WORK REQUEST
Copy all lines below containing "blue".

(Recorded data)
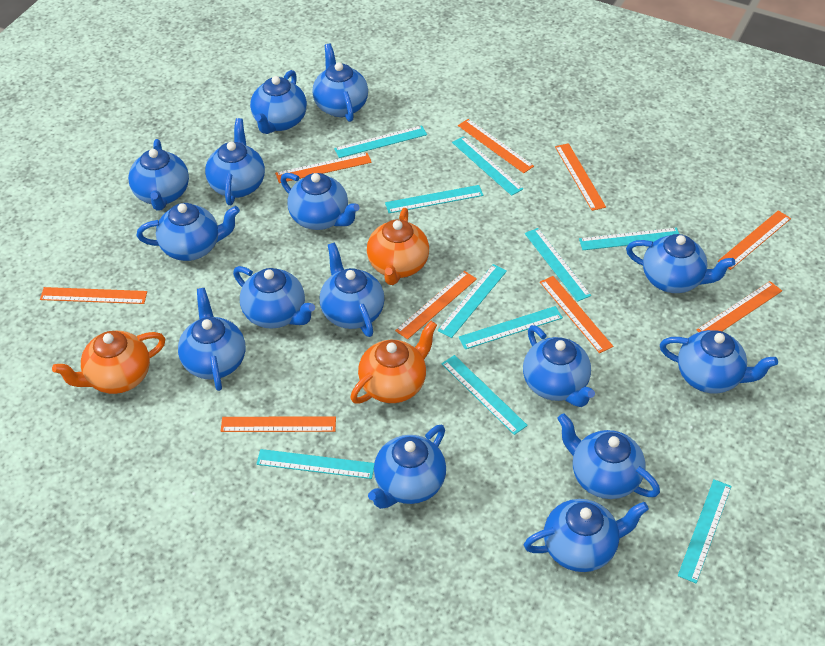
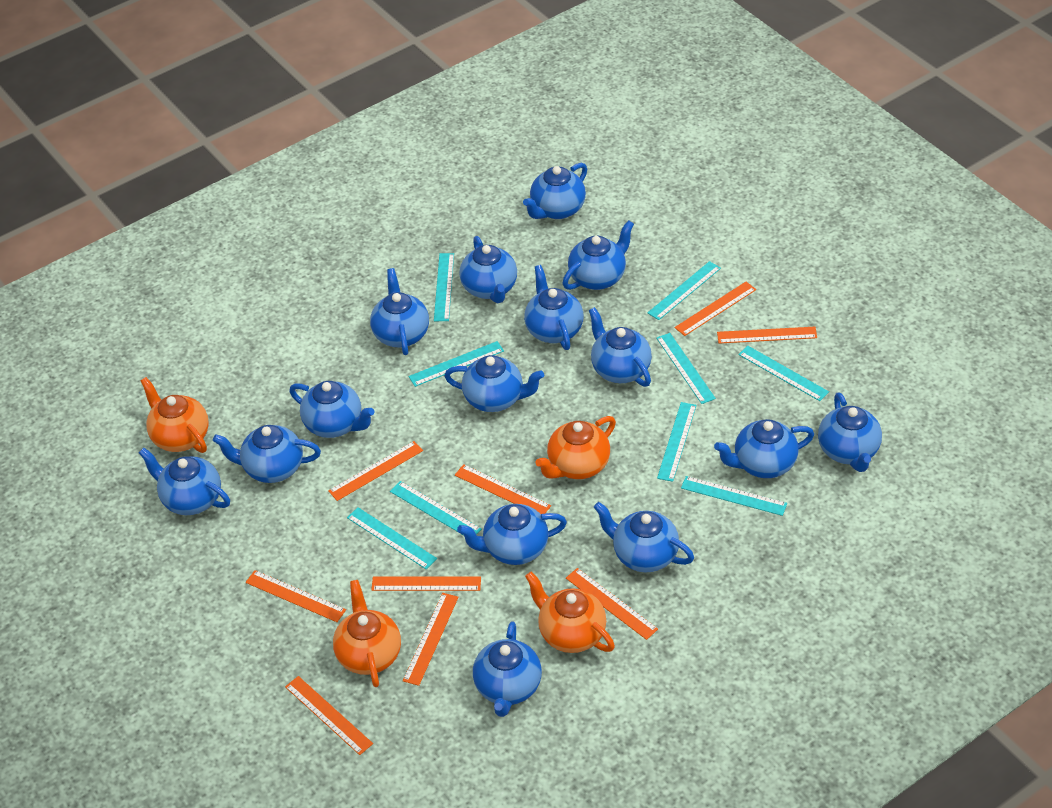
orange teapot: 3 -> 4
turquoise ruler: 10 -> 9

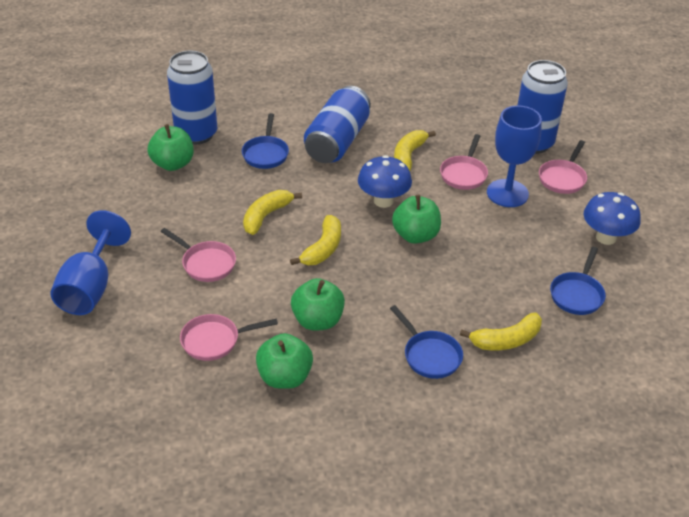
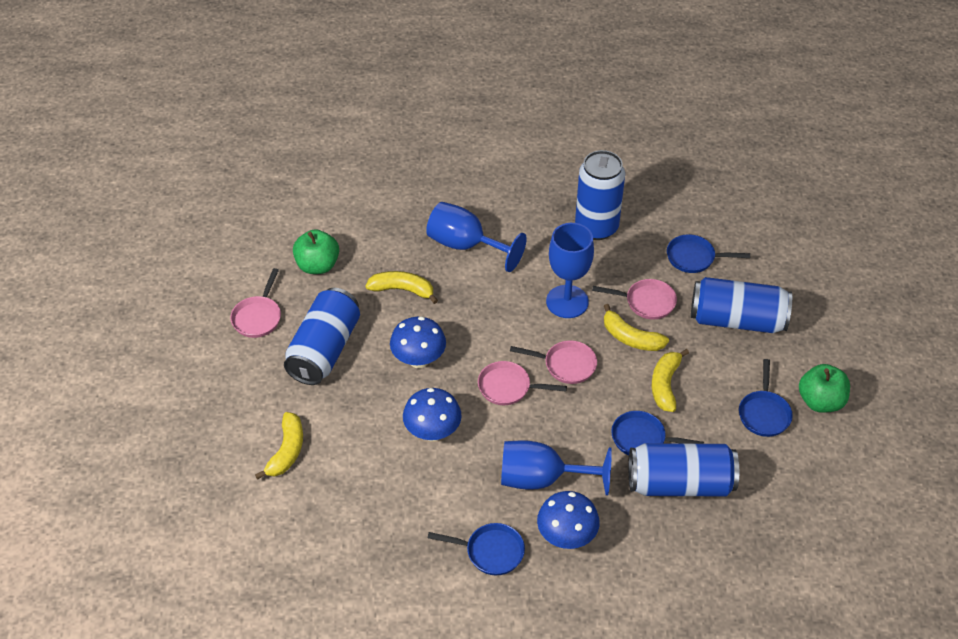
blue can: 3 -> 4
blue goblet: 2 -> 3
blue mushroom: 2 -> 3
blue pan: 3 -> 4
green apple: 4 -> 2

OUTPUT FOR THIS TASK
blue can: 3 -> 4
blue goblet: 2 -> 3
blue mushroom: 2 -> 3
blue pan: 3 -> 4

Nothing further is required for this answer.